* [PROBLEM TO SOLVE]:
Give back exactly the lines of the entries below from the line with "red duck [311,482,363,529]" to the line with "none -> black key [233,57,271,105]", inclusive, and only those.

* [THE DATA]:

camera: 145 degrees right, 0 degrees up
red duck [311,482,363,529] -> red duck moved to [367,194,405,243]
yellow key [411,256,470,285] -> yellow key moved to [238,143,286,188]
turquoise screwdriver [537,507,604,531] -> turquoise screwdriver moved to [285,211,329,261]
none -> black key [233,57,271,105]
---
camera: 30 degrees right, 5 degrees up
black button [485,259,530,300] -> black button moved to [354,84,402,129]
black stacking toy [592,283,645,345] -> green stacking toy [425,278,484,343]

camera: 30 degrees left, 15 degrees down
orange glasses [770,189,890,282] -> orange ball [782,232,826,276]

* [SOLUTION TO THIS PROBLEM]:
red duck [311,482,363,529] -> red duck moved to [367,194,405,243]
yellow key [411,256,470,285] -> yellow key moved to [238,143,286,188]
turquoise screwdriver [537,507,604,531] -> turquoise screwdriver moved to [285,211,329,261]
none -> black key [233,57,271,105]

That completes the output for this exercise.